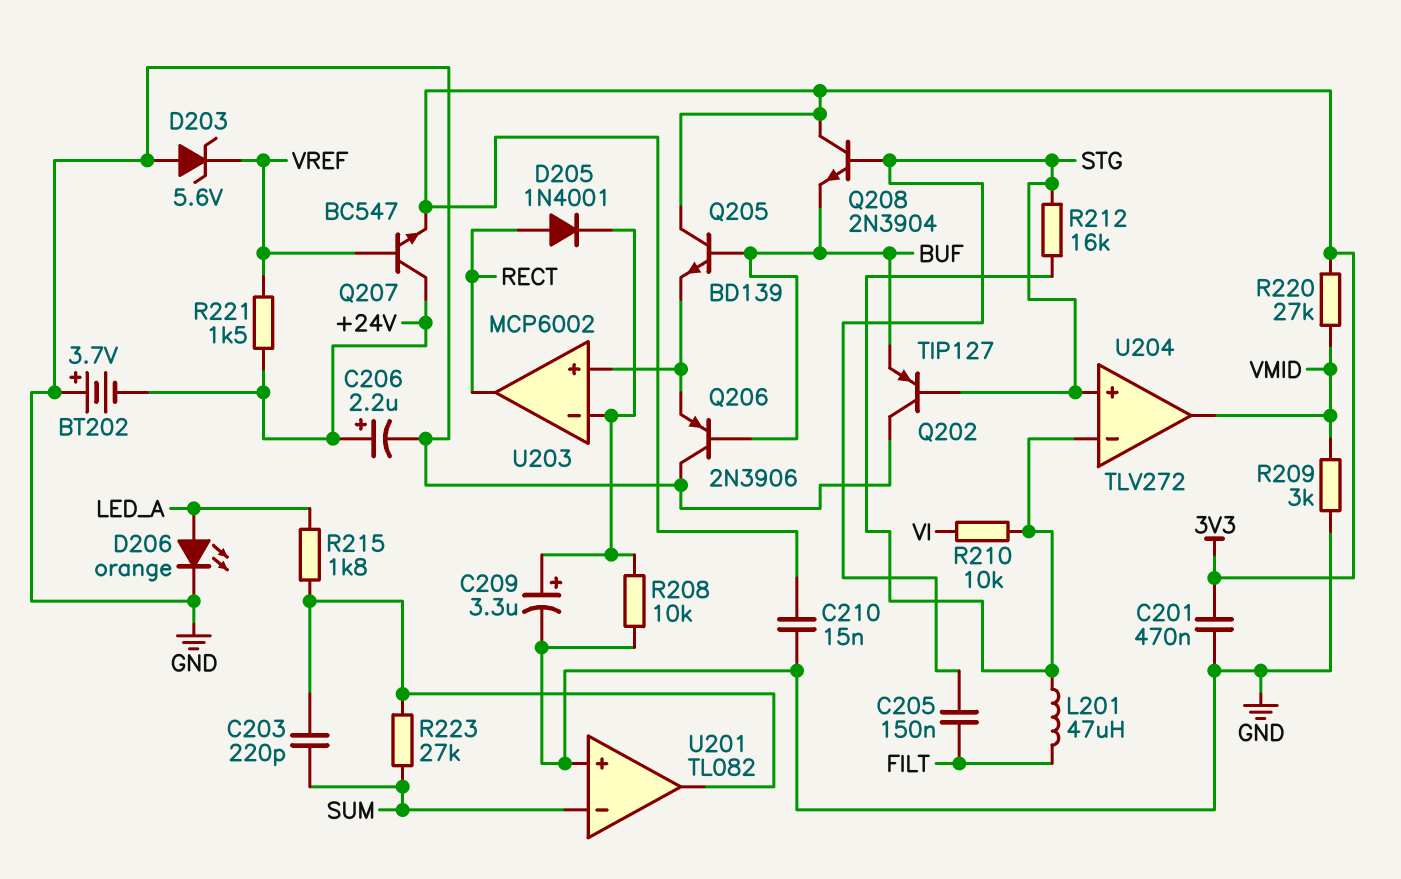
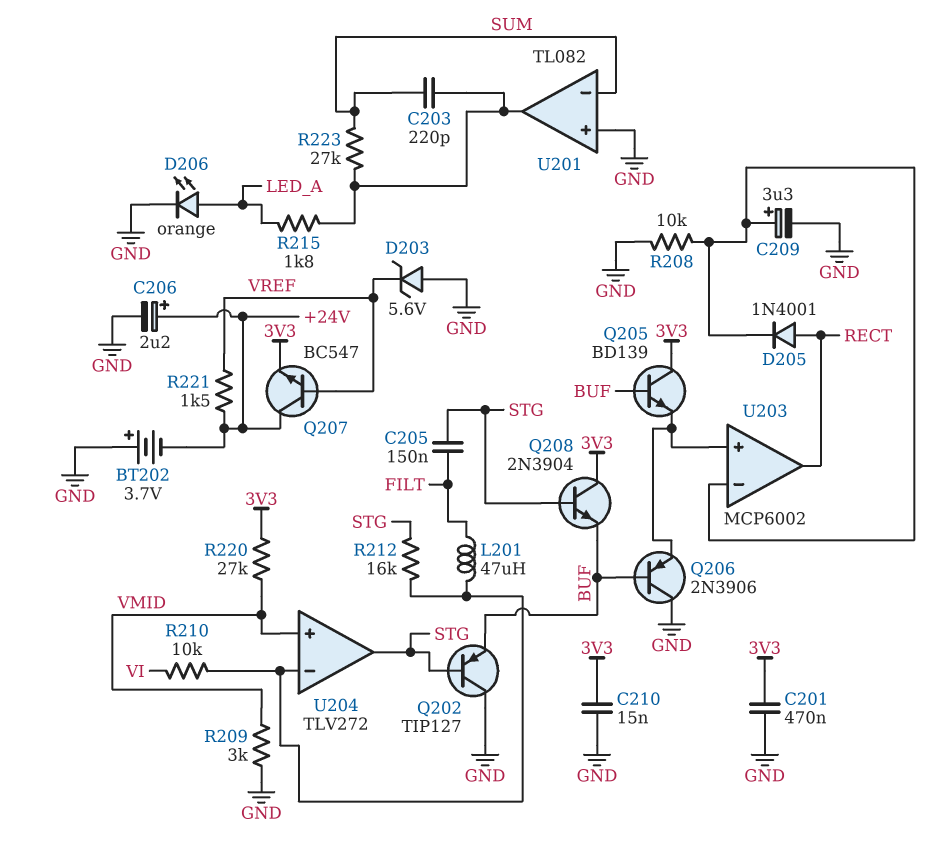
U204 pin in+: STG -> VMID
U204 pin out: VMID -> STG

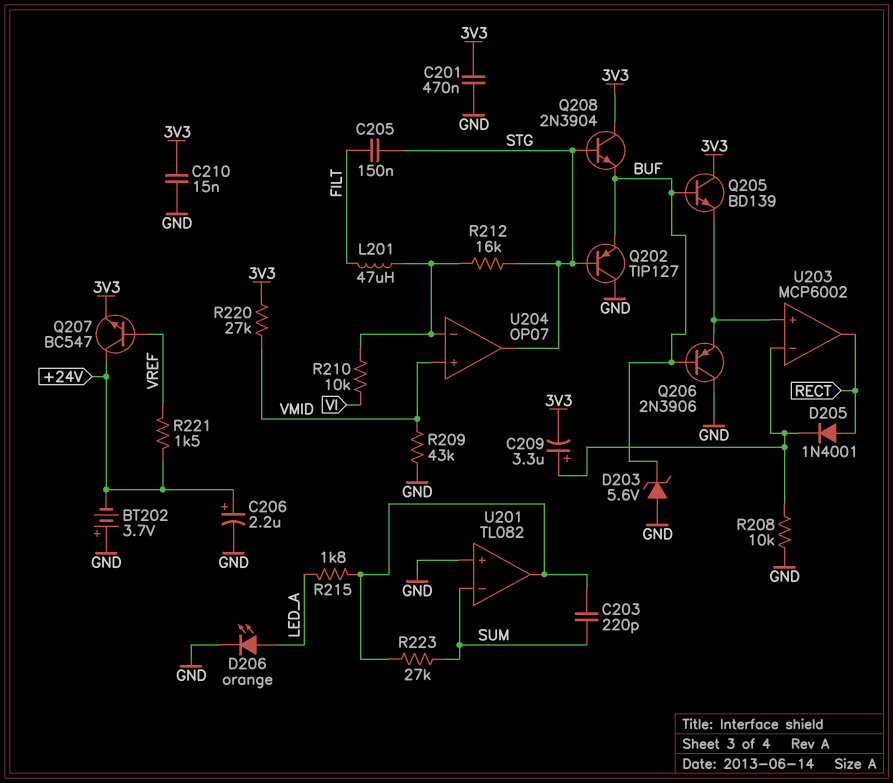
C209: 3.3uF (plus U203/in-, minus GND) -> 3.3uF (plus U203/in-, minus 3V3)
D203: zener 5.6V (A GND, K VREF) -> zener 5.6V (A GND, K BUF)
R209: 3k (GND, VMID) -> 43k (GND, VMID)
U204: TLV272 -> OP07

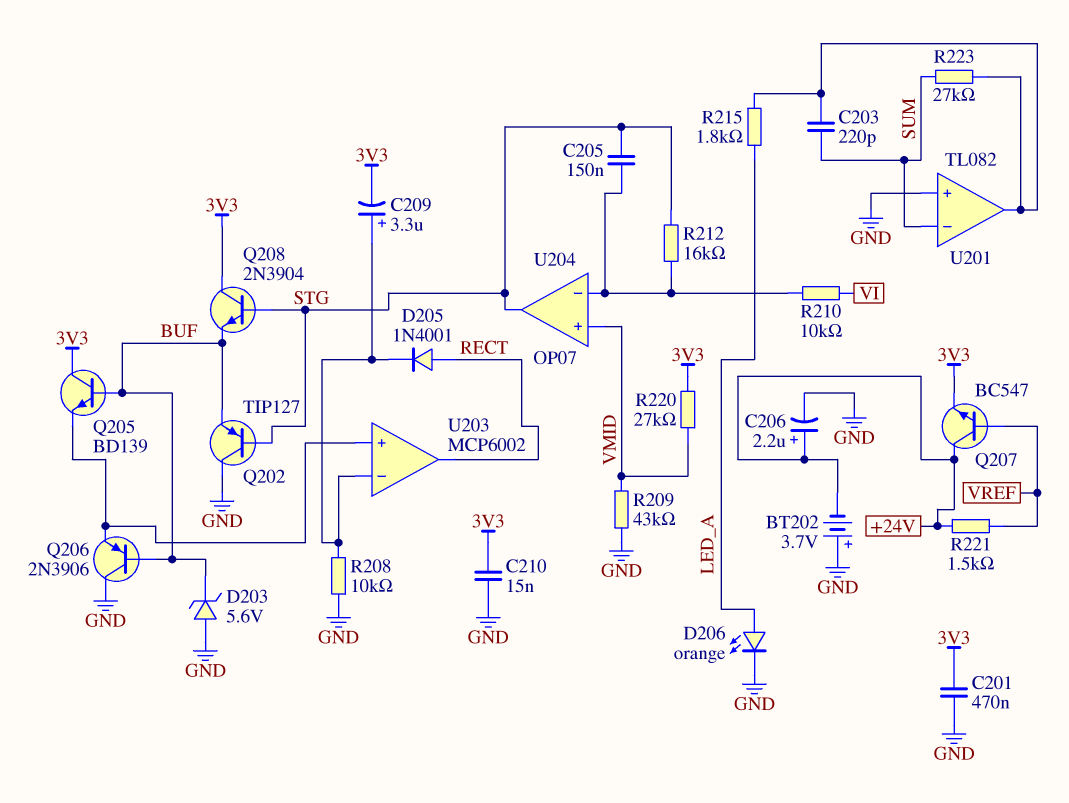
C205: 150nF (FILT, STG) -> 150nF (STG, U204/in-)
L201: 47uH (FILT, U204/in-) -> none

========

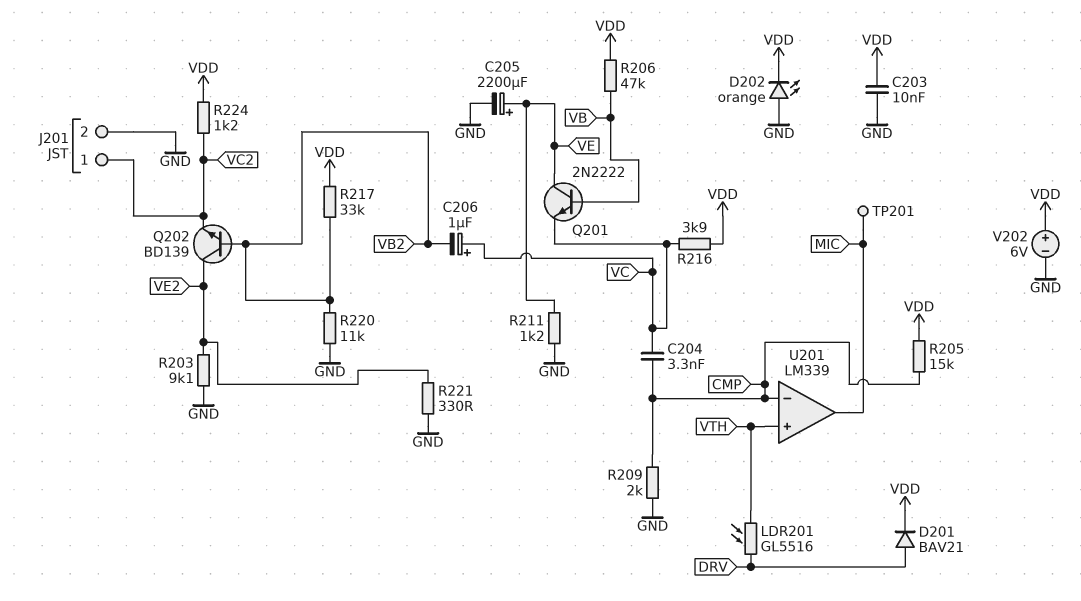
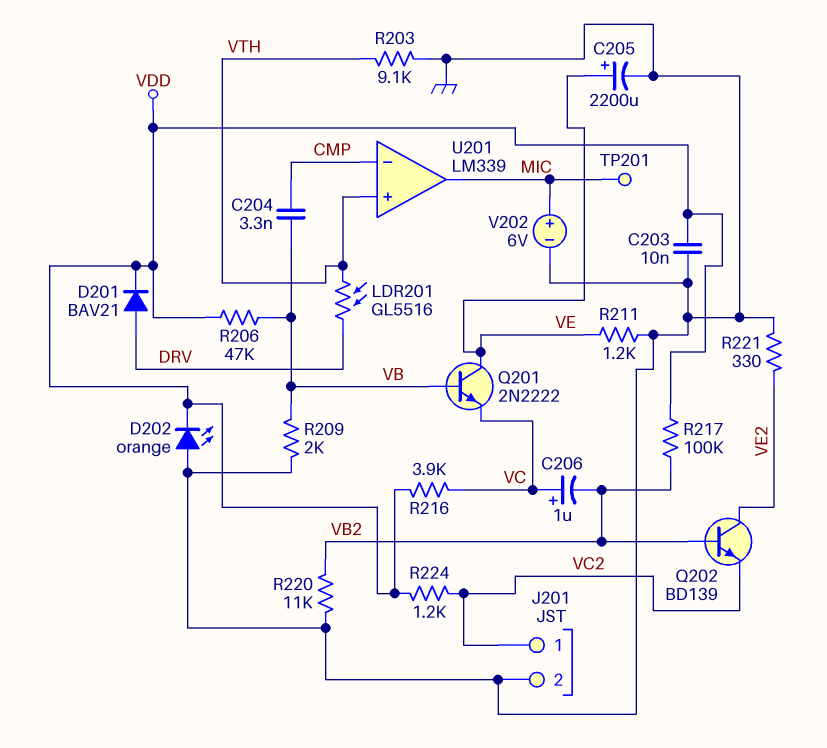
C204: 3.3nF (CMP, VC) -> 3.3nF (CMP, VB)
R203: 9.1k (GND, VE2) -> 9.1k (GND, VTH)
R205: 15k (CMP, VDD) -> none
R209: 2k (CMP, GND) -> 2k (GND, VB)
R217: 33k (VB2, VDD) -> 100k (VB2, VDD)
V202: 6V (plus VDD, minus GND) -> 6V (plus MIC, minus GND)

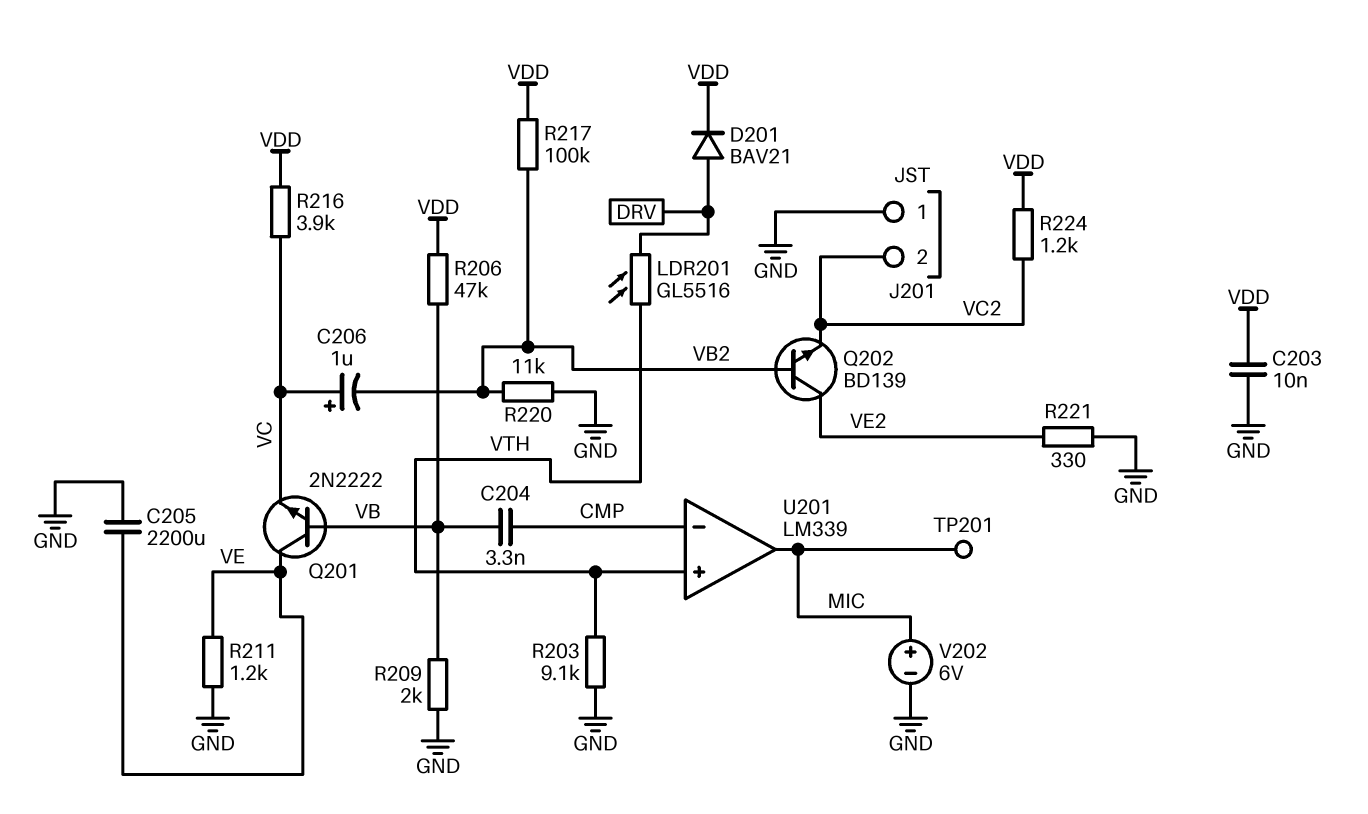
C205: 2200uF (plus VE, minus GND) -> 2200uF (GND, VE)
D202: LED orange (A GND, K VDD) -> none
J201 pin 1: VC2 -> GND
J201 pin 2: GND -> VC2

========

> [Directions for this task] Using the data above, which lines fall from the one with "C209: 3.3uF (plus" through the one with "L201: 47uH (FILT, U204/in-) -> none"? Repeat them exactly, ends included, minus any pictures.

> [Response to the task]
C209: 3.3uF (plus U203/in-, minus GND) -> 3.3uF (plus U203/in-, minus 3V3)
D203: zener 5.6V (A GND, K VREF) -> zener 5.6V (A GND, K BUF)
R209: 3k (GND, VMID) -> 43k (GND, VMID)
U204: TLV272 -> OP07

C205: 150nF (FILT, STG) -> 150nF (STG, U204/in-)
L201: 47uH (FILT, U204/in-) -> none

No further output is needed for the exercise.